[Input data]

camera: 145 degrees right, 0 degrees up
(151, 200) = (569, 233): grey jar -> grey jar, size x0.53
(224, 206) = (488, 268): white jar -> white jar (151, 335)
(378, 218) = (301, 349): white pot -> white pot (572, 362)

[/Input data]
[Input data]

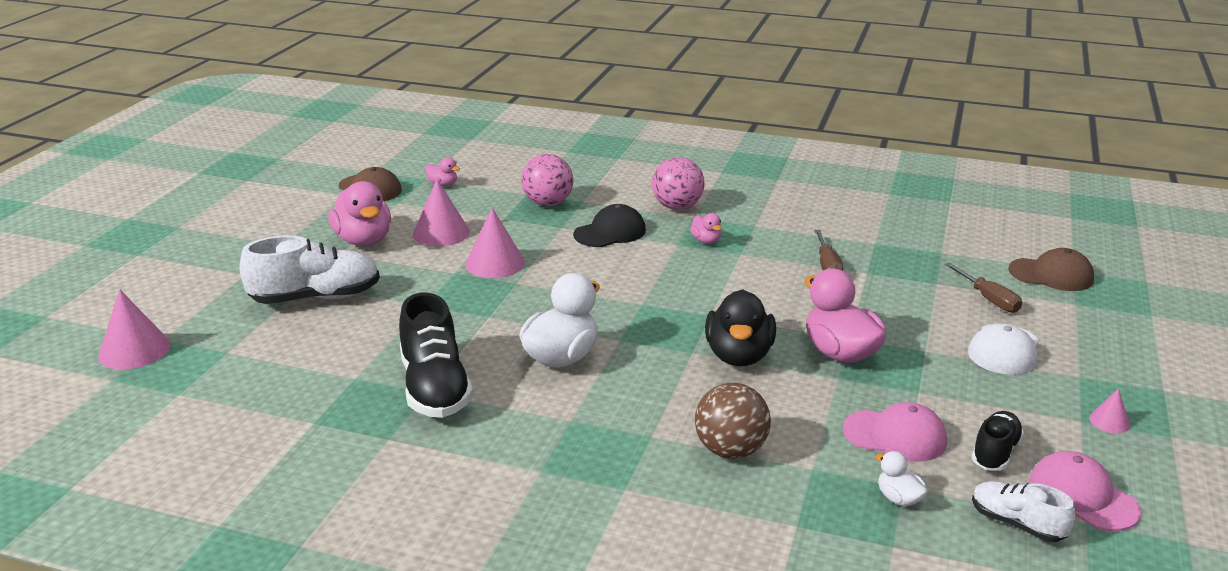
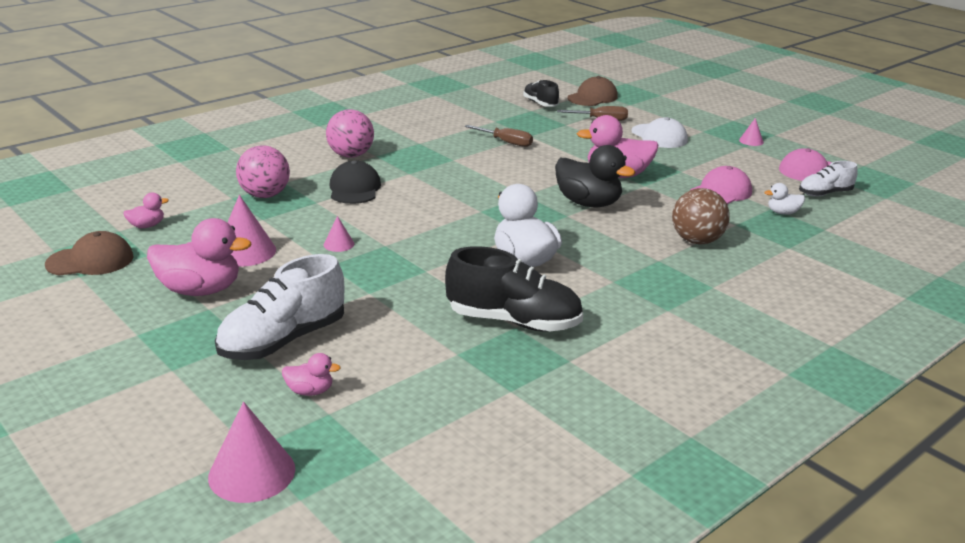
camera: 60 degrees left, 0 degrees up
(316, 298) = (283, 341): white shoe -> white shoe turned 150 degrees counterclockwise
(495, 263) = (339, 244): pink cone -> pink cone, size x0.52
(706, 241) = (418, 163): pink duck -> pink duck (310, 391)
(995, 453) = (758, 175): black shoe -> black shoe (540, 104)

[/Input data]
[Input data]

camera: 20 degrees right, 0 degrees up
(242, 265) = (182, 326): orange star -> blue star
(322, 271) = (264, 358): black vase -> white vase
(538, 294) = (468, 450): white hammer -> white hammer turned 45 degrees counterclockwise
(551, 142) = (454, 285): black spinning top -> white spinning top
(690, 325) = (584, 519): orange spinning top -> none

[/Input data]

Starting at the line that contains "camera: 145 degrees right, 0 degrees up" and stopping after the line that contains "(378, 218) = (301, 349): white", write out every line exactly as it appears above, and no other line.

camera: 145 degrees right, 0 degrees up
(151, 200) = (569, 233): grey jar -> grey jar, size x0.53
(224, 206) = (488, 268): white jar -> white jar (151, 335)
(378, 218) = (301, 349): white pot -> white pot (572, 362)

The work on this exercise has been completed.